YOUR ASSIGNMENT:
Find the lines below holding the word "pink" and copy each of them.

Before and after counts

::::

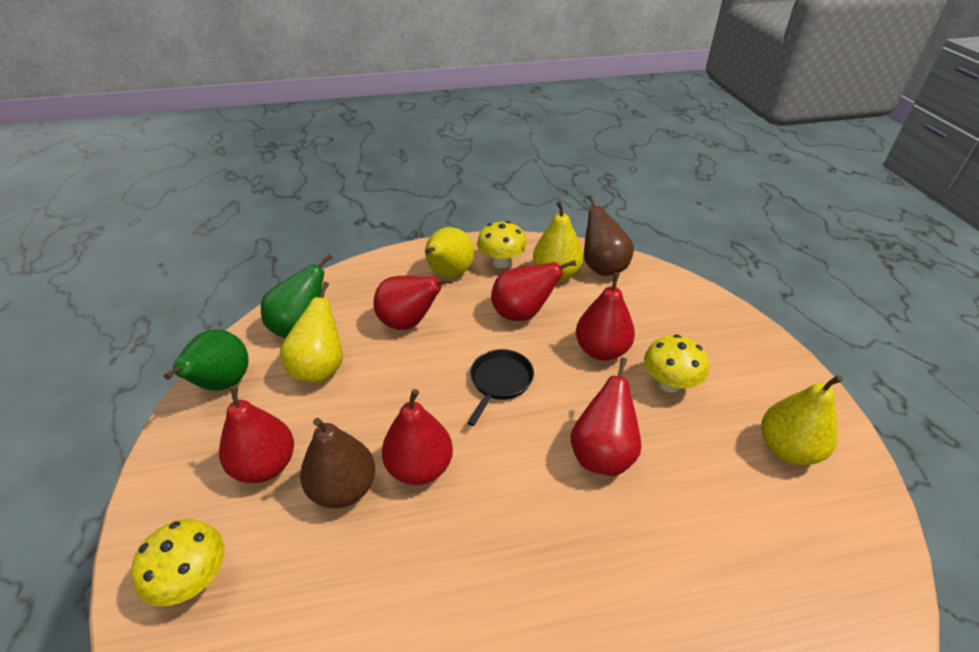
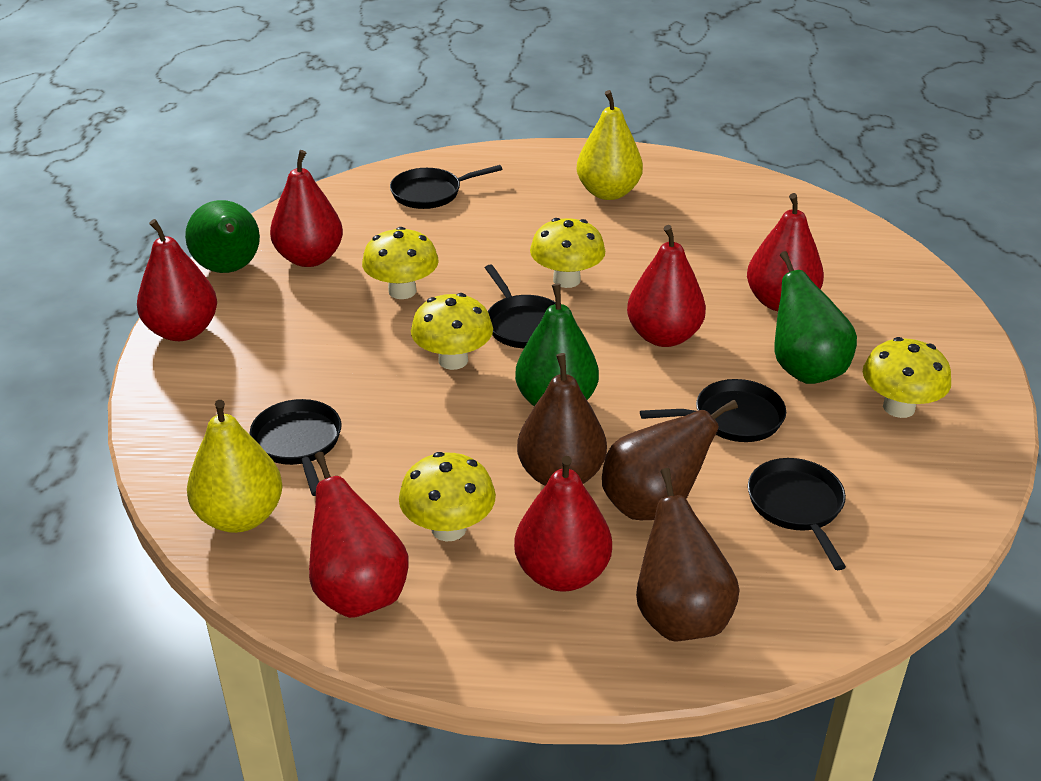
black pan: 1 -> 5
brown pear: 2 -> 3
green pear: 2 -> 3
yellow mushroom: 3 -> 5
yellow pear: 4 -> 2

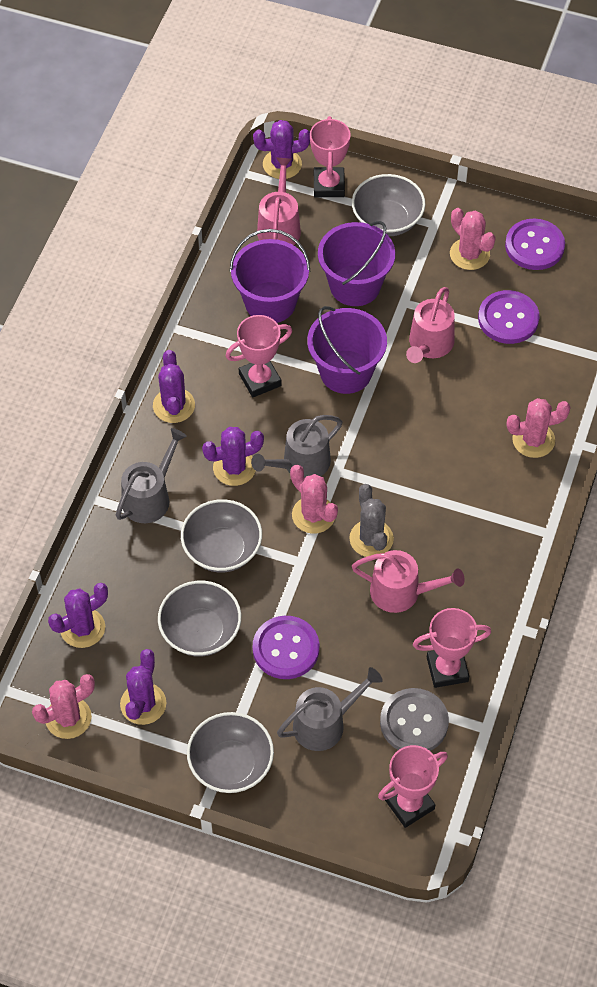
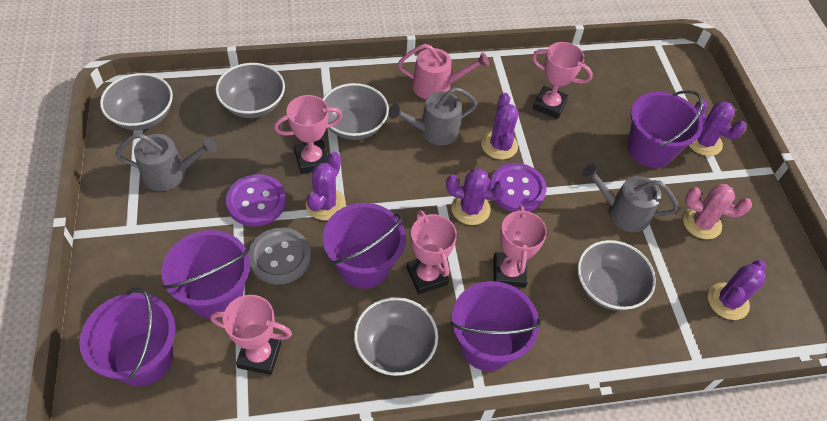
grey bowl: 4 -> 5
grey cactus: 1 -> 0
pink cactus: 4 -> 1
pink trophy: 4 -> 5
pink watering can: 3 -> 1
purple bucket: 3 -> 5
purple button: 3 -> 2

::::

ANSWER FOR THE TASK:
pink cactus: 4 -> 1
pink trophy: 4 -> 5
pink watering can: 3 -> 1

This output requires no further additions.